Return each line below exactly as it reads, and omit any image in it.

# Data to process
——————

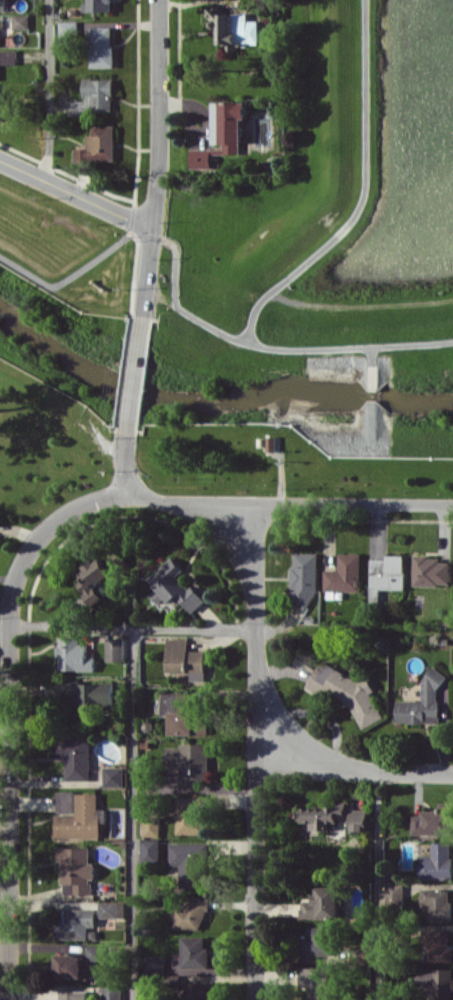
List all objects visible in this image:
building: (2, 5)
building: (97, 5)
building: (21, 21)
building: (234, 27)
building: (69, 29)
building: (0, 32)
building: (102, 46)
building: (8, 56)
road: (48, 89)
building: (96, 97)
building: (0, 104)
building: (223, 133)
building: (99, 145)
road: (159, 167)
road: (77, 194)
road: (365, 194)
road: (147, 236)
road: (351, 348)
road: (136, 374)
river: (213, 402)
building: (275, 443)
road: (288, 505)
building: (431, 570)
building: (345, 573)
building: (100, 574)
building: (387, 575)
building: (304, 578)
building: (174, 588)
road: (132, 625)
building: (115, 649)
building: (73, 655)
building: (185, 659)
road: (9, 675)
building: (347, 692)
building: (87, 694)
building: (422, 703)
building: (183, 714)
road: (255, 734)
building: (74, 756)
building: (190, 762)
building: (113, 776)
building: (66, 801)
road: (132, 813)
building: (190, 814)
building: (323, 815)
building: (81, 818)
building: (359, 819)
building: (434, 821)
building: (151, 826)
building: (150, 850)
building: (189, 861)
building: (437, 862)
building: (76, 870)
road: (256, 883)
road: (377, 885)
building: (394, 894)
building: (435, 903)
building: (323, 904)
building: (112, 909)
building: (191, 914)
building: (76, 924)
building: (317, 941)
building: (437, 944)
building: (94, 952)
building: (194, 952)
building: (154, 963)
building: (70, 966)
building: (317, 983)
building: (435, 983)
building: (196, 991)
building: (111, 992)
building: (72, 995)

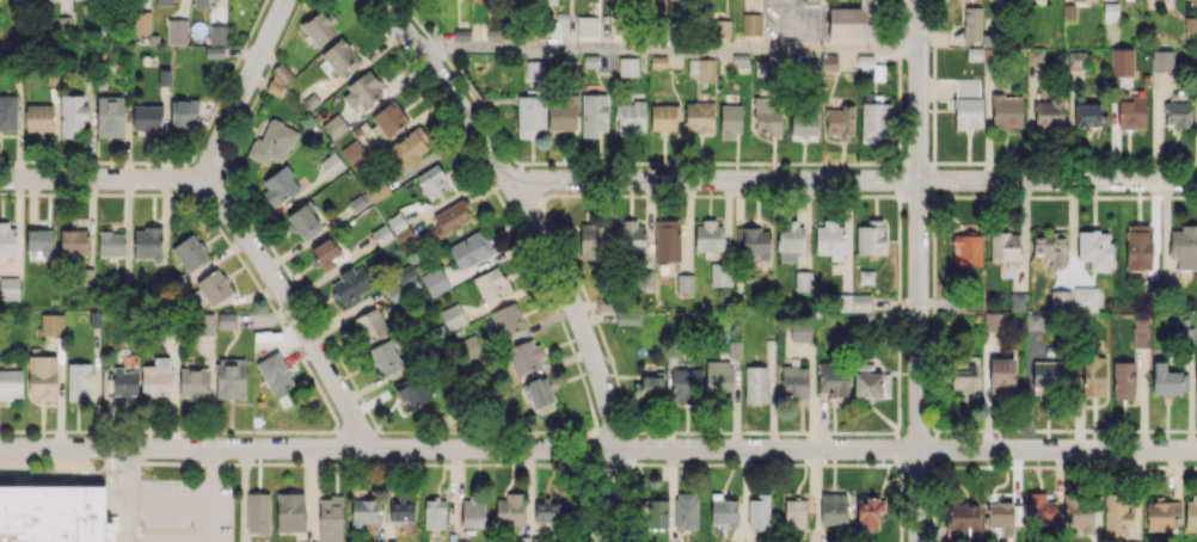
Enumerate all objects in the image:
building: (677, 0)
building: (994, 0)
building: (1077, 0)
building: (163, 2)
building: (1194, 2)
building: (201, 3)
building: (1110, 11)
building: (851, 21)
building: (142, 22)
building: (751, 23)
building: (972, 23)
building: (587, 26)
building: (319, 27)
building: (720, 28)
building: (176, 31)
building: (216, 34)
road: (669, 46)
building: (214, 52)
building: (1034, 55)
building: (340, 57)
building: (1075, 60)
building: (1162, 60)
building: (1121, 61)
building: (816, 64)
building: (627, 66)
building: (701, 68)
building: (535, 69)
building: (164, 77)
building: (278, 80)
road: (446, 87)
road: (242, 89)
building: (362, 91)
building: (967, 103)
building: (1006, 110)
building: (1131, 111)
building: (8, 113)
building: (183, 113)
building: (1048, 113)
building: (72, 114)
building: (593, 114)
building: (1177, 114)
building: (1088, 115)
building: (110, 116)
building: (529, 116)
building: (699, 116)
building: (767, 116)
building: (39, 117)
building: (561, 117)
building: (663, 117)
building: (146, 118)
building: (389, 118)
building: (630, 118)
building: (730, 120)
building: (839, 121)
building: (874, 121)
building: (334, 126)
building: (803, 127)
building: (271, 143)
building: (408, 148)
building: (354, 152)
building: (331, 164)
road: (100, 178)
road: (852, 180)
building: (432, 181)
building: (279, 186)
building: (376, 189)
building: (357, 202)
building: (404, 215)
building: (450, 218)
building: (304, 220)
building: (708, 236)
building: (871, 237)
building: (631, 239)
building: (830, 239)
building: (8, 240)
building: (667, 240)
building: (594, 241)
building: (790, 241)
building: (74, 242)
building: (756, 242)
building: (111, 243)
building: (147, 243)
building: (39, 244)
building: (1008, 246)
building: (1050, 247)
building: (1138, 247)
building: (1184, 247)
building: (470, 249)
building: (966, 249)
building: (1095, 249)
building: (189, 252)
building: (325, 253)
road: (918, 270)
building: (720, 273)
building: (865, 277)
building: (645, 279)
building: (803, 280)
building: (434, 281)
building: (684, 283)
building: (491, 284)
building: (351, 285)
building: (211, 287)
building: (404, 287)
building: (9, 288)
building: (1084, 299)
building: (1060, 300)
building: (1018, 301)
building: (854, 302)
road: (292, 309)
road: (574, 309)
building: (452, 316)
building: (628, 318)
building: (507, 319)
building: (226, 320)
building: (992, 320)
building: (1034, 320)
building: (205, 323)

——————

# Reply
List all objects visible in this image:
building: (2, 5)
building: (97, 5)
building: (21, 21)
building: (234, 27)
building: (69, 29)
building: (0, 32)
building: (102, 46)
building: (8, 56)
road: (48, 89)
building: (96, 97)
building: (0, 104)
building: (223, 133)
building: (99, 145)
road: (159, 167)
road: (77, 194)
road: (365, 194)
road: (147, 236)
road: (351, 348)
road: (136, 374)
river: (213, 402)
building: (275, 443)
road: (288, 505)
building: (431, 570)
building: (345, 573)
building: (100, 574)
building: (387, 575)
building: (304, 578)
building: (174, 588)
road: (132, 625)
building: (115, 649)
building: (73, 655)
building: (185, 659)
road: (9, 675)
building: (347, 692)
building: (87, 694)
building: (422, 703)
building: (183, 714)
road: (255, 734)
building: (74, 756)
building: (190, 762)
building: (113, 776)
building: (66, 801)
road: (132, 813)
building: (190, 814)
building: (323, 815)
building: (81, 818)
building: (359, 819)
building: (434, 821)
building: (151, 826)
building: (150, 850)
building: (189, 861)
building: (437, 862)
building: (76, 870)
road: (256, 883)
road: (377, 885)
building: (394, 894)
building: (435, 903)
building: (323, 904)
building: (112, 909)
building: (191, 914)
building: (76, 924)
building: (317, 941)
building: (437, 944)
building: (94, 952)
building: (194, 952)
building: (154, 963)
building: (70, 966)
building: (317, 983)
building: (435, 983)
building: (196, 991)
building: (111, 992)
building: (72, 995)

Enumerate all objects in the image:
building: (677, 0)
building: (994, 0)
building: (1077, 0)
building: (163, 2)
building: (1194, 2)
building: (201, 3)
building: (1110, 11)
building: (851, 21)
building: (142, 22)
building: (751, 23)
building: (972, 23)
building: (587, 26)
building: (319, 27)
building: (720, 28)
building: (176, 31)
building: (216, 34)
road: (669, 46)
building: (214, 52)
building: (1034, 55)
building: (340, 57)
building: (1075, 60)
building: (1162, 60)
building: (1121, 61)
building: (816, 64)
building: (627, 66)
building: (701, 68)
building: (535, 69)
building: (164, 77)
building: (278, 80)
road: (446, 87)
road: (242, 89)
building: (362, 91)
building: (967, 103)
building: (1006, 110)
building: (1131, 111)
building: (8, 113)
building: (183, 113)
building: (1048, 113)
building: (72, 114)
building: (593, 114)
building: (1177, 114)
building: (1088, 115)
building: (110, 116)
building: (529, 116)
building: (699, 116)
building: (767, 116)
building: (39, 117)
building: (561, 117)
building: (663, 117)
building: (146, 118)
building: (389, 118)
building: (630, 118)
building: (730, 120)
building: (839, 121)
building: (874, 121)
building: (334, 126)
building: (803, 127)
building: (271, 143)
building: (408, 148)
building: (354, 152)
building: (331, 164)
road: (100, 178)
road: (852, 180)
building: (432, 181)
building: (279, 186)
building: (376, 189)
building: (357, 202)
building: (404, 215)
building: (450, 218)
building: (304, 220)
building: (708, 236)
building: (871, 237)
building: (631, 239)
building: (830, 239)
building: (8, 240)
building: (667, 240)
building: (594, 241)
building: (790, 241)
building: (74, 242)
building: (756, 242)
building: (111, 243)
building: (147, 243)
building: (39, 244)
building: (1008, 246)
building: (1050, 247)
building: (1138, 247)
building: (1184, 247)
building: (470, 249)
building: (966, 249)
building: (1095, 249)
building: (189, 252)
building: (325, 253)
road: (918, 270)
building: (720, 273)
building: (865, 277)
building: (645, 279)
building: (803, 280)
building: (434, 281)
building: (684, 283)
building: (491, 284)
building: (351, 285)
building: (211, 287)
building: (404, 287)
building: (9, 288)
building: (1084, 299)
building: (1060, 300)
building: (1018, 301)
building: (854, 302)
road: (292, 309)
road: (574, 309)
building: (452, 316)
building: (628, 318)
building: (507, 319)
building: (226, 320)
building: (992, 320)
building: (1034, 320)
building: (205, 323)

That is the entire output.